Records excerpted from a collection
────────────────────────────────────────

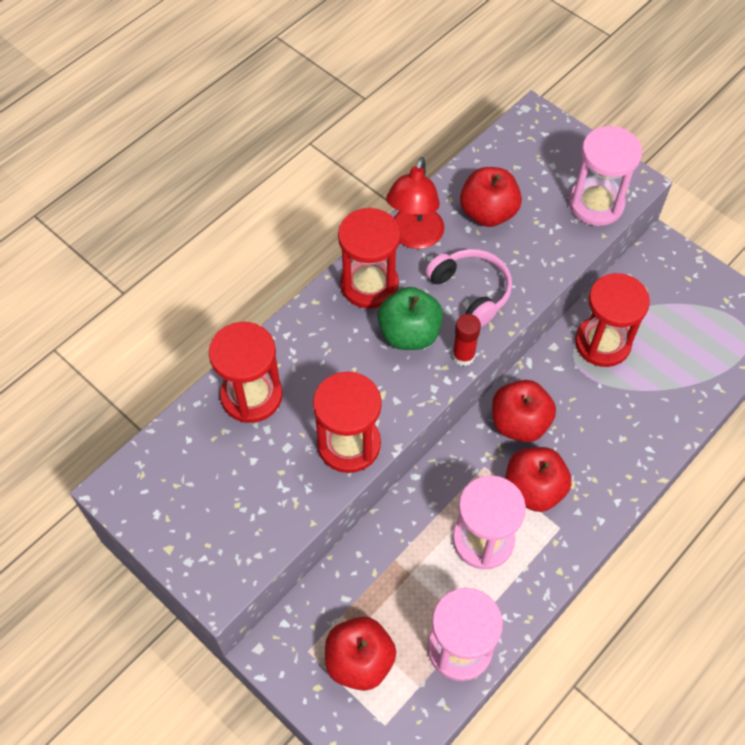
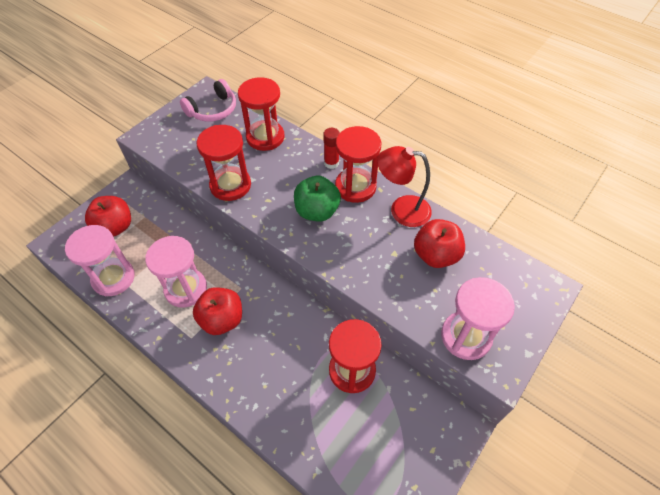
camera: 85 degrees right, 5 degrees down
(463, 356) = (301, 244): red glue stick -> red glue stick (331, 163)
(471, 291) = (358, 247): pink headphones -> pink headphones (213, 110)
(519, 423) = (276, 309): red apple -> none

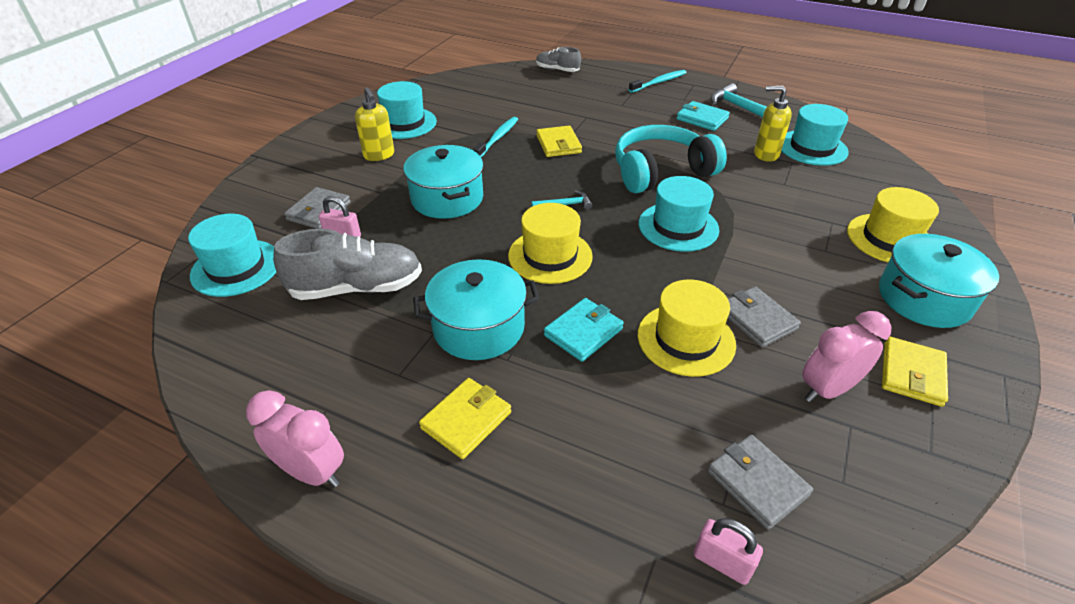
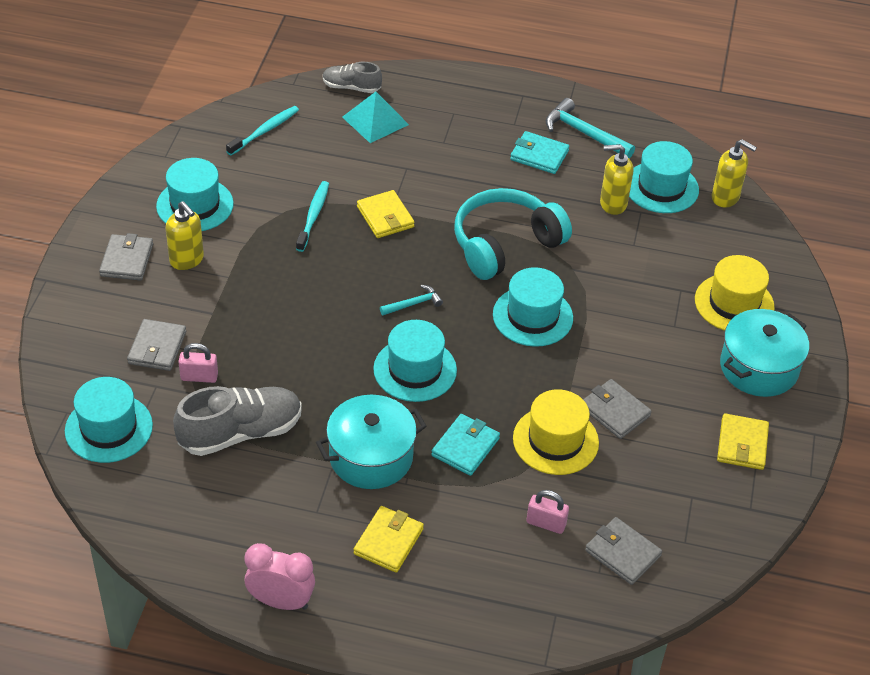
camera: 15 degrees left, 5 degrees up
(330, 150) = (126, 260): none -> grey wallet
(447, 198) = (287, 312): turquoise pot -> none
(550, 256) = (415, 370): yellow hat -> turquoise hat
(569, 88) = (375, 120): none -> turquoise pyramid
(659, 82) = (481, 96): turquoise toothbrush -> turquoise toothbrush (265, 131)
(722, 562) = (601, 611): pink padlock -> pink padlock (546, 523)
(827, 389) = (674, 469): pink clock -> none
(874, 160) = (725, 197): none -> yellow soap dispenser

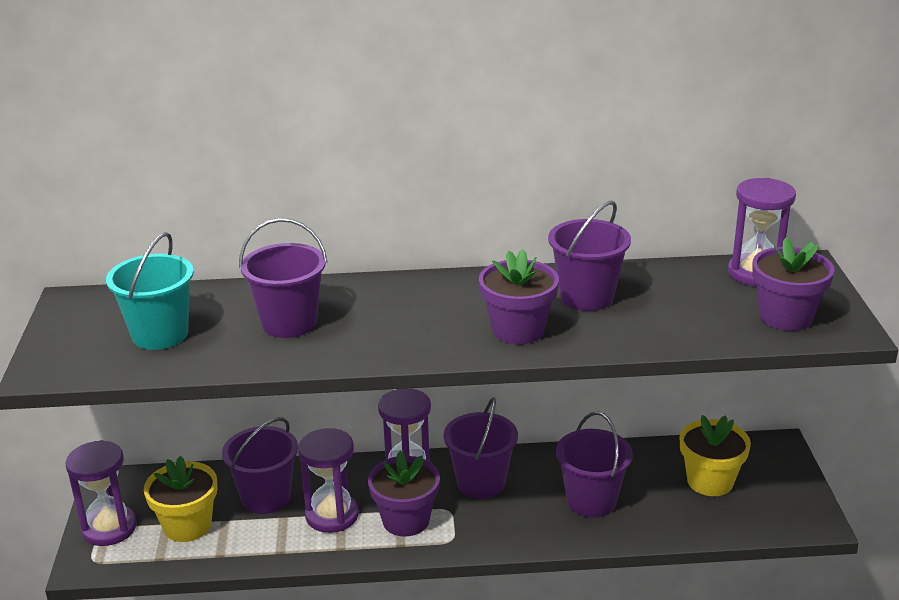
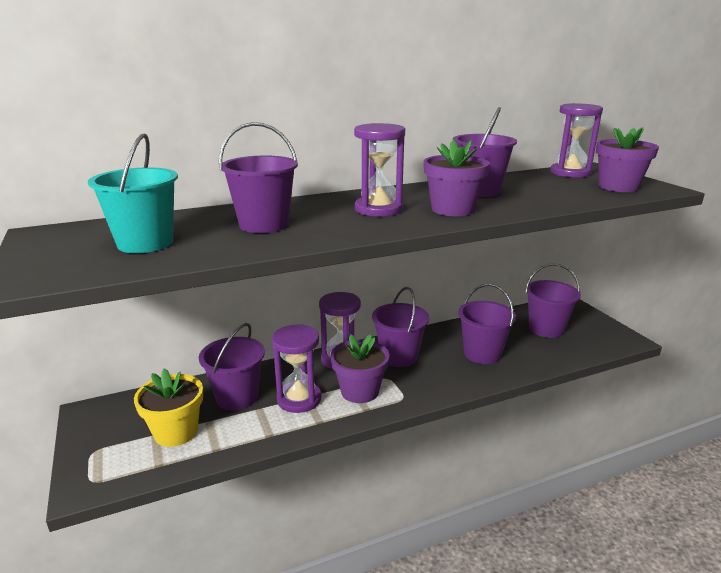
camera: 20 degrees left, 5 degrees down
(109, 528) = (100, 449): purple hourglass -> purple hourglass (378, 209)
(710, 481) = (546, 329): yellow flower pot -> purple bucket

────────────────────────────────────────

ACTIVITY
No pictures belong in the answer. It must repeat exactly the lines from the line with "(874, 160) = (725, 197): none" through the final line of the records.

OUTPUT
(874, 160) = (725, 197): none -> yellow soap dispenser

camera: 20 degrees left, 5 degrees down
(109, 528) = (100, 449): purple hourglass -> purple hourglass (378, 209)
(710, 481) = (546, 329): yellow flower pot -> purple bucket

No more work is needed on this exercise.